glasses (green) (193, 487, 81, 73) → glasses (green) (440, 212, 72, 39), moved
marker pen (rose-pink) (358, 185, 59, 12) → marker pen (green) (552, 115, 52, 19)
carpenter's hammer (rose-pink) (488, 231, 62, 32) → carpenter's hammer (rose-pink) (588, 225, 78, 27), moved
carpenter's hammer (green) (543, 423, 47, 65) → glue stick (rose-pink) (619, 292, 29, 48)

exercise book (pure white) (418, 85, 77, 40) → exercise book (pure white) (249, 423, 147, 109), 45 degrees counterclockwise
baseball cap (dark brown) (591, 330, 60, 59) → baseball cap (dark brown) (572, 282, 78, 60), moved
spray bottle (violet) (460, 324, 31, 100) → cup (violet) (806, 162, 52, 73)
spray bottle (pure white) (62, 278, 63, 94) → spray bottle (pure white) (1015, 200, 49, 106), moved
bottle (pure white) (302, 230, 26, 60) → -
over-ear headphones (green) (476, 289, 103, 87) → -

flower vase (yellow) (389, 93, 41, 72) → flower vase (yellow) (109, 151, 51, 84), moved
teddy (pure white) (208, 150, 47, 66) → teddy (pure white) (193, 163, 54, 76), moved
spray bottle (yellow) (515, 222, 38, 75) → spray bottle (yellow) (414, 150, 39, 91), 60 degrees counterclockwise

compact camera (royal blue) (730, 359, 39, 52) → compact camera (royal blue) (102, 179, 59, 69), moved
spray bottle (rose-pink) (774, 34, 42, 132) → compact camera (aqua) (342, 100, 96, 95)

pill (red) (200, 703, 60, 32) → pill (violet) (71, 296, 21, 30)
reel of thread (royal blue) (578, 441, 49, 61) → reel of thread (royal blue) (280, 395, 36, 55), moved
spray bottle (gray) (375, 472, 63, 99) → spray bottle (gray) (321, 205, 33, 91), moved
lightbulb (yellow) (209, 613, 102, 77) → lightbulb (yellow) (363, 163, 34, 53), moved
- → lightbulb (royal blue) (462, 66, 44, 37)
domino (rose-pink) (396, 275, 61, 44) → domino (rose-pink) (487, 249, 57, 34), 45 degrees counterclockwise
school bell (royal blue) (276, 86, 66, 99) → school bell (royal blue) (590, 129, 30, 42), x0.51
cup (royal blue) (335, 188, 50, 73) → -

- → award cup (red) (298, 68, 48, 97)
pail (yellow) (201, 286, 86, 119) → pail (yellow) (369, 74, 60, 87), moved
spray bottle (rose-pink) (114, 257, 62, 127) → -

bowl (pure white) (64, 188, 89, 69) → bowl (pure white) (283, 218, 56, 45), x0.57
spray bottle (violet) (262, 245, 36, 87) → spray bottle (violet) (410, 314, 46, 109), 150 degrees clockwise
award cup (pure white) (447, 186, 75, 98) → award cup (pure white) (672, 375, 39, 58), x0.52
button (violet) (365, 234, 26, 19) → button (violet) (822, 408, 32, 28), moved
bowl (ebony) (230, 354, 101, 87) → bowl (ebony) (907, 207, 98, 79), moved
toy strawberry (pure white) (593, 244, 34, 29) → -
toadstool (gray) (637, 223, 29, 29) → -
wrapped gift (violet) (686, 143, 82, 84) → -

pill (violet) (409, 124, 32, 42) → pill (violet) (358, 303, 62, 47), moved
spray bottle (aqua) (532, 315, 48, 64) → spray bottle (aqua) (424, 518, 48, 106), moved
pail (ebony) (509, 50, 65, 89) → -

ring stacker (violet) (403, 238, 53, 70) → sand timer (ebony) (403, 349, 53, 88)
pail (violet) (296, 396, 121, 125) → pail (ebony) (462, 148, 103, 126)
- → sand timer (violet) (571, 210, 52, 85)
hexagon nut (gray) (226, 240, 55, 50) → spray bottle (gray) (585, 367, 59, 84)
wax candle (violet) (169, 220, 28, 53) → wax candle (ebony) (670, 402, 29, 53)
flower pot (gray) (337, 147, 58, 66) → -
──────
Give back every line from the beginning of the records through the line holding "carpenter's hammer (rose-pink) (488, 231, 62, 32)", exactly as it reads, and leave out the rest.

glasses (green) (193, 487, 81, 73) → glasses (green) (440, 212, 72, 39), moved
marker pen (rose-pink) (358, 185, 59, 12) → marker pen (green) (552, 115, 52, 19)
carpenter's hammer (rose-pink) (488, 231, 62, 32) → carpenter's hammer (rose-pink) (588, 225, 78, 27), moved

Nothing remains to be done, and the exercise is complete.